(Data records)
= = = = = = =
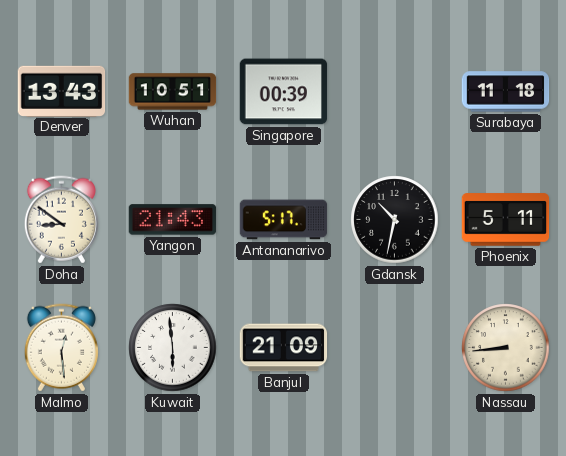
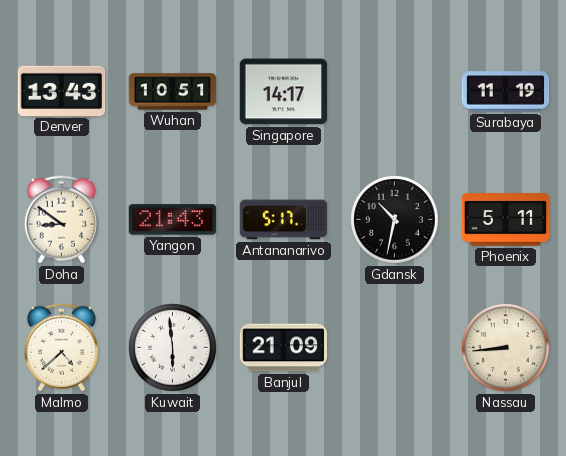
Singapore: 00:39 -> 14:17
Surabaya: 11:18 -> 11:19
Malmo: 12:29 -> 4:38
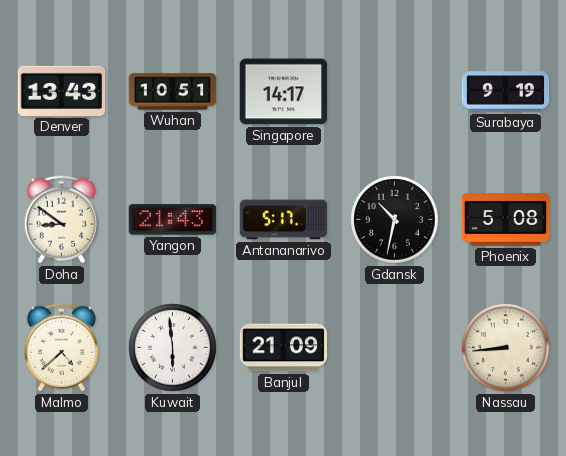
Surabaya: 11:19 -> 9:19
Phoenix: 5:11 -> 5:08
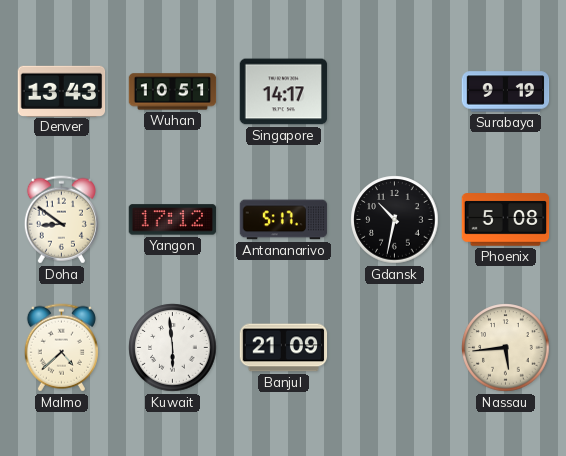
Yangon: 21:43 -> 17:12
Nassau: 8:44 -> 5:44
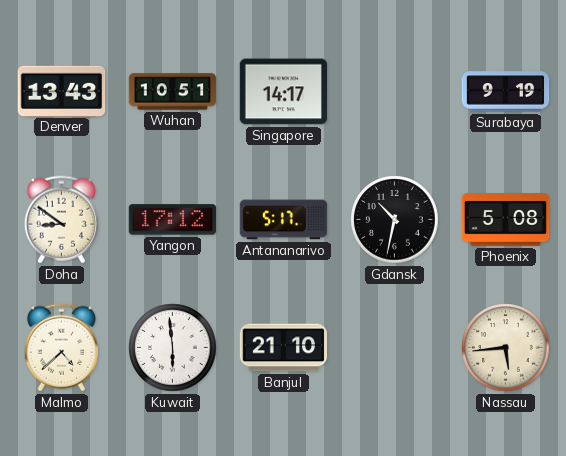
Banjul: 21:09 -> 21:10
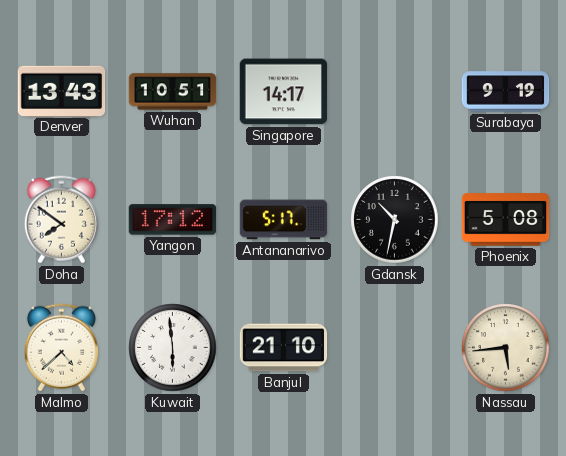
Doha: 8:51 -> 7:51
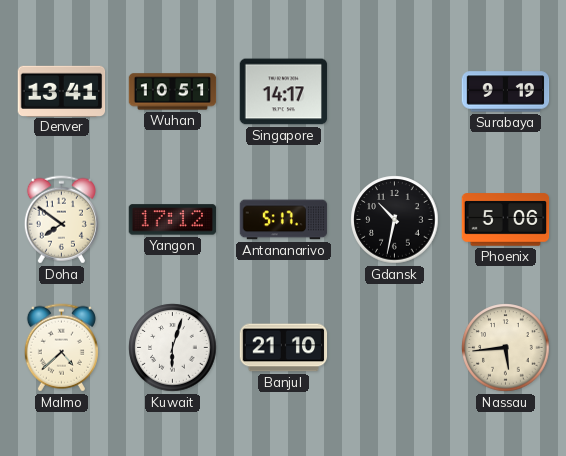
Denver: 13:43 -> 13:41
Phoenix: 5:08 -> 5:06
Kuwait: 5:59 -> 6:03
= = = = = = =
Your objective: Swap every "Surabaya" in the entries for "Jakarta" and give the lines again with nothing else changed. Omit the pictures from your answer.

Written answer:
Singapore: 00:39 -> 14:17
Jakarta: 11:18 -> 11:19
Malmo: 12:29 -> 4:38
Jakarta: 11:19 -> 9:19
Phoenix: 5:11 -> 5:08
Yangon: 21:43 -> 17:12
Nassau: 8:44 -> 5:44
Banjul: 21:09 -> 21:10
Doha: 8:51 -> 7:51
Denver: 13:43 -> 13:41
Phoenix: 5:08 -> 5:06
Kuwait: 5:59 -> 6:03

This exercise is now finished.